> _Your objective_
Output all records below verbatim.

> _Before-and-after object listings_

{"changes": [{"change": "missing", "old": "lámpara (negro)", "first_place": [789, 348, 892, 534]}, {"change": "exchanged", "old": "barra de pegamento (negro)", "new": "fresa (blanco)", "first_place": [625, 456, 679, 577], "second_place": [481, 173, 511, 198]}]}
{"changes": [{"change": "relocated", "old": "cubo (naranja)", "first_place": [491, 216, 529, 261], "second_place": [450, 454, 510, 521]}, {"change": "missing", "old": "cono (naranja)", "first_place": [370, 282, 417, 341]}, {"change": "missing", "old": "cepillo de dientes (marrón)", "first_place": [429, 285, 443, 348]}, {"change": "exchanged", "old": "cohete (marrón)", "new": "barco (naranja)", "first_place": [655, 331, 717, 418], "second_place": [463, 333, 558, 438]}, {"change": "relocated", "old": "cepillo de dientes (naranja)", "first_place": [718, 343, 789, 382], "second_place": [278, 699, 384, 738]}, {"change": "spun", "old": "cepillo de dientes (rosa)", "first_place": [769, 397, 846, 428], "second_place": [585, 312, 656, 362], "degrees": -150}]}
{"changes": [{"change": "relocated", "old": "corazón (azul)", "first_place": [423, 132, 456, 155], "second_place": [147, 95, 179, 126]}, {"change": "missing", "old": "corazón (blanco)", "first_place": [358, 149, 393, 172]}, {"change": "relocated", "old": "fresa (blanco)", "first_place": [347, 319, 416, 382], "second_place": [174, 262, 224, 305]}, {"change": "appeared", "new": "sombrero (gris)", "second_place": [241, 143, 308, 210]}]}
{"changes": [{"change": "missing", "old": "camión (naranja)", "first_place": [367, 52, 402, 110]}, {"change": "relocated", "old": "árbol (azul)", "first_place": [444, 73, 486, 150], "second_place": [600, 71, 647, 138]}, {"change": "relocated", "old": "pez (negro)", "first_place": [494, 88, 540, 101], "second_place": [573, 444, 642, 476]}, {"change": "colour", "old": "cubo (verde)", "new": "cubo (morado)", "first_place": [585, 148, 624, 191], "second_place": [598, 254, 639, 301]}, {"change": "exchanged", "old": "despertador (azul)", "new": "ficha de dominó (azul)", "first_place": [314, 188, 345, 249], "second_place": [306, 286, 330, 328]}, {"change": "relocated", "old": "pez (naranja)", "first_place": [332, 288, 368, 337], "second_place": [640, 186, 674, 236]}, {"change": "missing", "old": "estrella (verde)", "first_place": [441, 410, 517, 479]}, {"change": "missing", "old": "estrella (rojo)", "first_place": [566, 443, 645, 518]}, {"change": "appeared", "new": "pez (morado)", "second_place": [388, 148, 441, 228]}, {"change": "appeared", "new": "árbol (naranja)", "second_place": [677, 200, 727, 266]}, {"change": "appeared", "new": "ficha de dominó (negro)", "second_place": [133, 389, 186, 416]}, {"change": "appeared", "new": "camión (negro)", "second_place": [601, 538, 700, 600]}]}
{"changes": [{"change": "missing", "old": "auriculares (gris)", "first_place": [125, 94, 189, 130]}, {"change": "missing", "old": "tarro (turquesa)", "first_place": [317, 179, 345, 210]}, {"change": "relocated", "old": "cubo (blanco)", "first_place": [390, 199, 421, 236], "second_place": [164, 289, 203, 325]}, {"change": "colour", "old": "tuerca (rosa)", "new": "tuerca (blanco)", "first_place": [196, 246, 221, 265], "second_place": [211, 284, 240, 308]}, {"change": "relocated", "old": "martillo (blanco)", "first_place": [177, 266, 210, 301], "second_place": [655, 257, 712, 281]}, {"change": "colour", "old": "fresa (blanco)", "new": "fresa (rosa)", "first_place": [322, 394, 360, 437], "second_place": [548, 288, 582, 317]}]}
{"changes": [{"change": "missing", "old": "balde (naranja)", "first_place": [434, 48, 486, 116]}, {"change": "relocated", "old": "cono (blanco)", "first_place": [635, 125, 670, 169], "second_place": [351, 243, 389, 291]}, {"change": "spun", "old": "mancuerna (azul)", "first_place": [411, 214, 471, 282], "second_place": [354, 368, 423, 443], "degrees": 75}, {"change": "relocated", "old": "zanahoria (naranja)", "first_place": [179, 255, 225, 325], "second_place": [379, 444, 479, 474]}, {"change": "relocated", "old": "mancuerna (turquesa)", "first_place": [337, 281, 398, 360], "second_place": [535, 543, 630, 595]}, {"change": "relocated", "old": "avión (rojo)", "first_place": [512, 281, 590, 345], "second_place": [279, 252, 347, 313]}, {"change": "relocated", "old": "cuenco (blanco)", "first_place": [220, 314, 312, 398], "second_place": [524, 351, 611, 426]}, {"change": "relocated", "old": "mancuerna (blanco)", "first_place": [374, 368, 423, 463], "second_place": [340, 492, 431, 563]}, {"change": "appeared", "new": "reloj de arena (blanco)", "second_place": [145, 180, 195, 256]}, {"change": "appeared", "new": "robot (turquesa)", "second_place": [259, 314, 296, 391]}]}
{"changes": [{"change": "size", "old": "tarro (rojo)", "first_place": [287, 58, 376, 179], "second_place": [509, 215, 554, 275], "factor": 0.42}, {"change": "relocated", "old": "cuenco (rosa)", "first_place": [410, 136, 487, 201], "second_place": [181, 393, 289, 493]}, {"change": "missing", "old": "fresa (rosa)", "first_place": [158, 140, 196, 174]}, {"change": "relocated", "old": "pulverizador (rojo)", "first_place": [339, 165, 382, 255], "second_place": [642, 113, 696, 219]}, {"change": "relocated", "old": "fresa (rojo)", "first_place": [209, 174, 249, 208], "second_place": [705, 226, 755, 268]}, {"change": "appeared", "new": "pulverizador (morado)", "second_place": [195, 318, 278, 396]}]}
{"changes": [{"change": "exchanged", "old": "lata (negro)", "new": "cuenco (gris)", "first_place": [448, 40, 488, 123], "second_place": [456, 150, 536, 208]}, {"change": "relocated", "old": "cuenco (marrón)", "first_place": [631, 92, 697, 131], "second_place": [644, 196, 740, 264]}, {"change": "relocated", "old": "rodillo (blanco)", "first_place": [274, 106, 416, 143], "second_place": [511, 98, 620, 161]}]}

> _Written solution_
{"changes": [{"change": "missing", "old": "lámpara (negro)", "first_place": [789, 348, 892, 534]}, {"change": "exchanged", "old": "barra de pegamento (negro)", "new": "fresa (blanco)", "first_place": [625, 456, 679, 577], "second_place": [481, 173, 511, 198]}]}
{"changes": [{"change": "relocated", "old": "cubo (naranja)", "first_place": [491, 216, 529, 261], "second_place": [450, 454, 510, 521]}, {"change": "missing", "old": "cono (naranja)", "first_place": [370, 282, 417, 341]}, {"change": "missing", "old": "cepillo de dientes (marrón)", "first_place": [429, 285, 443, 348]}, {"change": "exchanged", "old": "cohete (marrón)", "new": "barco (naranja)", "first_place": [655, 331, 717, 418], "second_place": [463, 333, 558, 438]}, {"change": "relocated", "old": "cepillo de dientes (naranja)", "first_place": [718, 343, 789, 382], "second_place": [278, 699, 384, 738]}, {"change": "spun", "old": "cepillo de dientes (rosa)", "first_place": [769, 397, 846, 428], "second_place": [585, 312, 656, 362], "degrees": -150}]}
{"changes": [{"change": "relocated", "old": "corazón (azul)", "first_place": [423, 132, 456, 155], "second_place": [147, 95, 179, 126]}, {"change": "missing", "old": "corazón (blanco)", "first_place": [358, 149, 393, 172]}, {"change": "relocated", "old": "fresa (blanco)", "first_place": [347, 319, 416, 382], "second_place": [174, 262, 224, 305]}, {"change": "appeared", "new": "sombrero (gris)", "second_place": [241, 143, 308, 210]}]}
{"changes": [{"change": "missing", "old": "camión (naranja)", "first_place": [367, 52, 402, 110]}, {"change": "relocated", "old": "árbol (azul)", "first_place": [444, 73, 486, 150], "second_place": [600, 71, 647, 138]}, {"change": "relocated", "old": "pez (negro)", "first_place": [494, 88, 540, 101], "second_place": [573, 444, 642, 476]}, {"change": "colour", "old": "cubo (verde)", "new": "cubo (morado)", "first_place": [585, 148, 624, 191], "second_place": [598, 254, 639, 301]}, {"change": "exchanged", "old": "despertador (azul)", "new": "ficha de dominó (azul)", "first_place": [314, 188, 345, 249], "second_place": [306, 286, 330, 328]}, {"change": "relocated", "old": "pez (naranja)", "first_place": [332, 288, 368, 337], "second_place": [640, 186, 674, 236]}, {"change": "missing", "old": "estrella (verde)", "first_place": [441, 410, 517, 479]}, {"change": "missing", "old": "estrella (rojo)", "first_place": [566, 443, 645, 518]}, {"change": "appeared", "new": "pez (morado)", "second_place": [388, 148, 441, 228]}, {"change": "appeared", "new": "árbol (naranja)", "second_place": [677, 200, 727, 266]}, {"change": "appeared", "new": "ficha de dominó (negro)", "second_place": [133, 389, 186, 416]}, {"change": "appeared", "new": "camión (negro)", "second_place": [601, 538, 700, 600]}]}
{"changes": [{"change": "missing", "old": "auriculares (gris)", "first_place": [125, 94, 189, 130]}, {"change": "missing", "old": "tarro (turquesa)", "first_place": [317, 179, 345, 210]}, {"change": "relocated", "old": "cubo (blanco)", "first_place": [390, 199, 421, 236], "second_place": [164, 289, 203, 325]}, {"change": "colour", "old": "tuerca (rosa)", "new": "tuerca (blanco)", "first_place": [196, 246, 221, 265], "second_place": [211, 284, 240, 308]}, {"change": "relocated", "old": "martillo (blanco)", "first_place": [177, 266, 210, 301], "second_place": [655, 257, 712, 281]}, {"change": "colour", "old": "fresa (blanco)", "new": "fresa (rosa)", "first_place": [322, 394, 360, 437], "second_place": [548, 288, 582, 317]}]}
{"changes": [{"change": "missing", "old": "balde (naranja)", "first_place": [434, 48, 486, 116]}, {"change": "relocated", "old": "cono (blanco)", "first_place": [635, 125, 670, 169], "second_place": [351, 243, 389, 291]}, {"change": "spun", "old": "mancuerna (azul)", "first_place": [411, 214, 471, 282], "second_place": [354, 368, 423, 443], "degrees": 75}, {"change": "relocated", "old": "zanahoria (naranja)", "first_place": [179, 255, 225, 325], "second_place": [379, 444, 479, 474]}, {"change": "relocated", "old": "mancuerna (turquesa)", "first_place": [337, 281, 398, 360], "second_place": [535, 543, 630, 595]}, {"change": "relocated", "old": "avión (rojo)", "first_place": [512, 281, 590, 345], "second_place": [279, 252, 347, 313]}, {"change": "relocated", "old": "cuenco (blanco)", "first_place": [220, 314, 312, 398], "second_place": [524, 351, 611, 426]}, {"change": "relocated", "old": "mancuerna (blanco)", "first_place": [374, 368, 423, 463], "second_place": [340, 492, 431, 563]}, {"change": "appeared", "new": "reloj de arena (blanco)", "second_place": [145, 180, 195, 256]}, {"change": "appeared", "new": "robot (turquesa)", "second_place": [259, 314, 296, 391]}]}
{"changes": [{"change": "size", "old": "tarro (rojo)", "first_place": [287, 58, 376, 179], "second_place": [509, 215, 554, 275], "factor": 0.42}, {"change": "relocated", "old": "cuenco (rosa)", "first_place": [410, 136, 487, 201], "second_place": [181, 393, 289, 493]}, {"change": "missing", "old": "fresa (rosa)", "first_place": [158, 140, 196, 174]}, {"change": "relocated", "old": "pulverizador (rojo)", "first_place": [339, 165, 382, 255], "second_place": [642, 113, 696, 219]}, {"change": "relocated", "old": "fresa (rojo)", "first_place": [209, 174, 249, 208], "second_place": [705, 226, 755, 268]}, {"change": "appeared", "new": "pulverizador (morado)", "second_place": [195, 318, 278, 396]}]}
{"changes": [{"change": "exchanged", "old": "lata (negro)", "new": "cuenco (gris)", "first_place": [448, 40, 488, 123], "second_place": [456, 150, 536, 208]}, {"change": "relocated", "old": "cuenco (marrón)", "first_place": [631, 92, 697, 131], "second_place": [644, 196, 740, 264]}, {"change": "relocated", "old": "rodillo (blanco)", "first_place": [274, 106, 416, 143], "second_place": [511, 98, 620, 161]}]}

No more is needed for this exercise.